===== RECORDS SUPPLIED

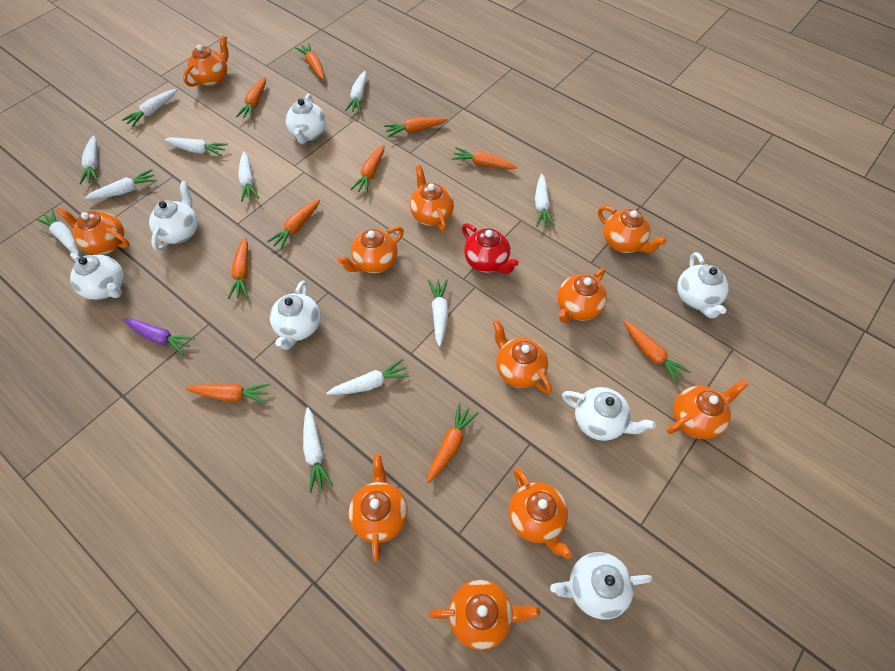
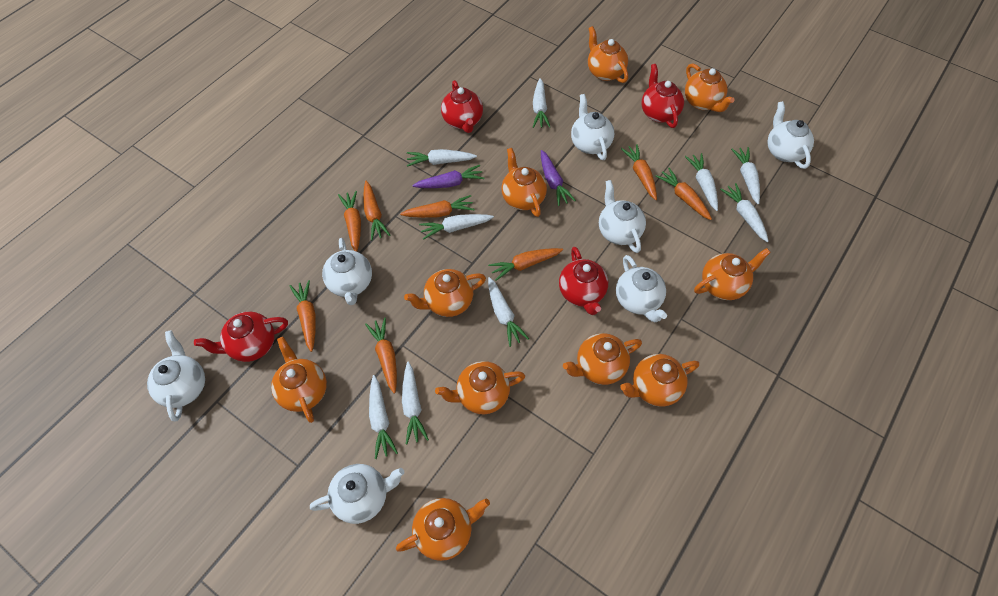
orange carrot: 10 -> 8
orange teapot: 11 -> 10
purple carrot: 1 -> 2
red teapot: 1 -> 4
white carrot: 11 -> 9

==========

§ WHAT TO WORK ON
Output every record above verbatim, excluding images.

§ RESULT
orange carrot: 10 -> 8
orange teapot: 11 -> 10
purple carrot: 1 -> 2
red teapot: 1 -> 4
white carrot: 11 -> 9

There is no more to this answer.